══ Given records

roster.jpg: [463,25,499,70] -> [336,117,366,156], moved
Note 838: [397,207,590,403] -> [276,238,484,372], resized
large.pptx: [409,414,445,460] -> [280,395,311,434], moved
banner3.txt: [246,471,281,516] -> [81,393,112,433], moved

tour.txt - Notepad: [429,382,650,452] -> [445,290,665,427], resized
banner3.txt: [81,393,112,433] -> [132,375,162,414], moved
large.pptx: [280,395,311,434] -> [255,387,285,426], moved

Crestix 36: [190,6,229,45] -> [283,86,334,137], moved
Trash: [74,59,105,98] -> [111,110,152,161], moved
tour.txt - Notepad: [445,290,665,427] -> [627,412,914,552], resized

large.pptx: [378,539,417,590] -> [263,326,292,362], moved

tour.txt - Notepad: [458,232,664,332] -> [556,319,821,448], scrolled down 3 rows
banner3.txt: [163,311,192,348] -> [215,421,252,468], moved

════
══ Given records

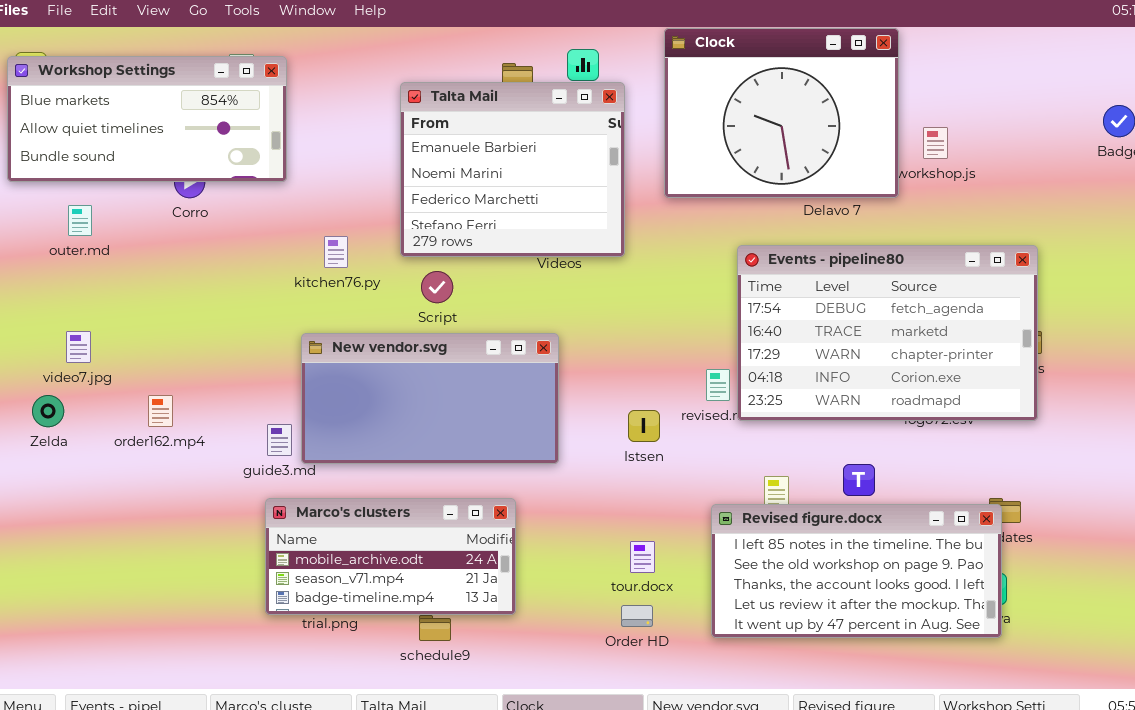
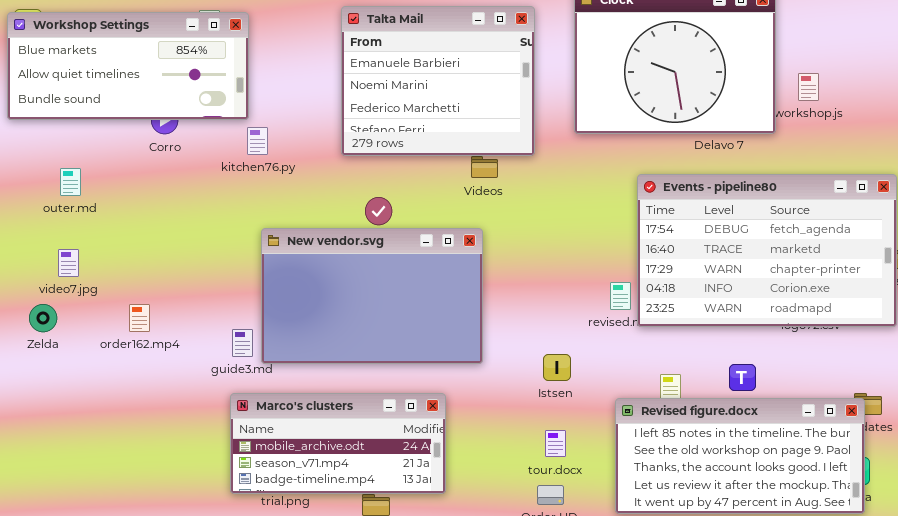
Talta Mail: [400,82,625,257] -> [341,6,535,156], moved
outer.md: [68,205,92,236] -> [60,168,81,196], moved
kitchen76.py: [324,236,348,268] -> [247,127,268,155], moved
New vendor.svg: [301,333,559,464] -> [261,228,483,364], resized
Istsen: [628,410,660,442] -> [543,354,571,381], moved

════
══ Given records

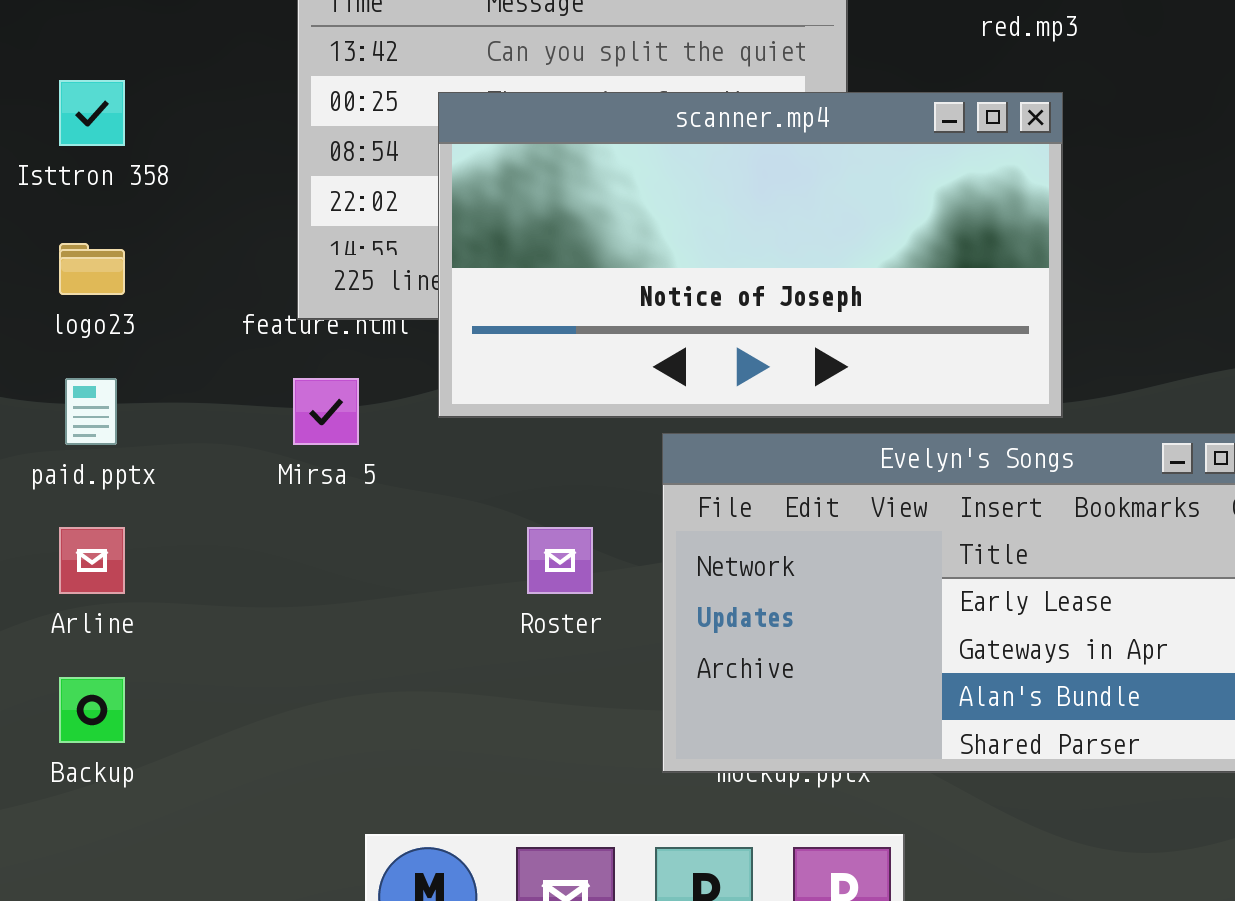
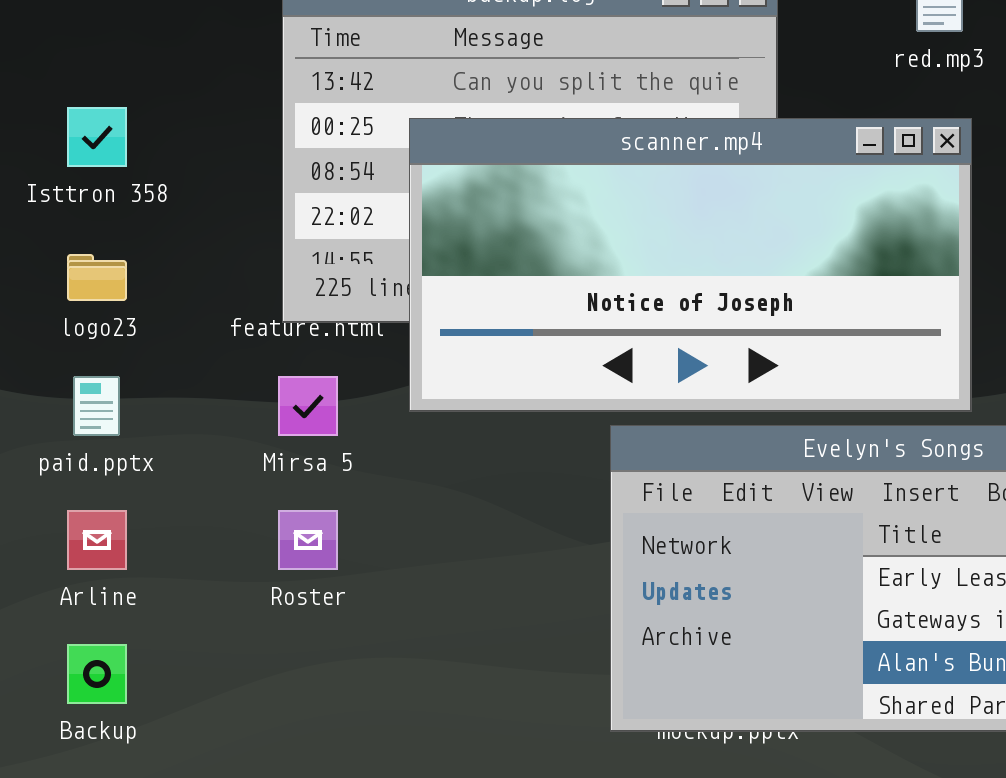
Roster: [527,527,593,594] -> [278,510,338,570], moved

════

■ Assignment ■
Retype exactly the span of lines from the one with "Crestix 36: [190,6,229,45]" through the one with "large.pptx: [378,539,417,590] ->"; include both ends and omit the rest of the material.

■ Reply to the exercise ■
Crestix 36: [190,6,229,45] -> [283,86,334,137], moved
Trash: [74,59,105,98] -> [111,110,152,161], moved
tour.txt - Notepad: [445,290,665,427] -> [627,412,914,552], resized

large.pptx: [378,539,417,590] -> [263,326,292,362], moved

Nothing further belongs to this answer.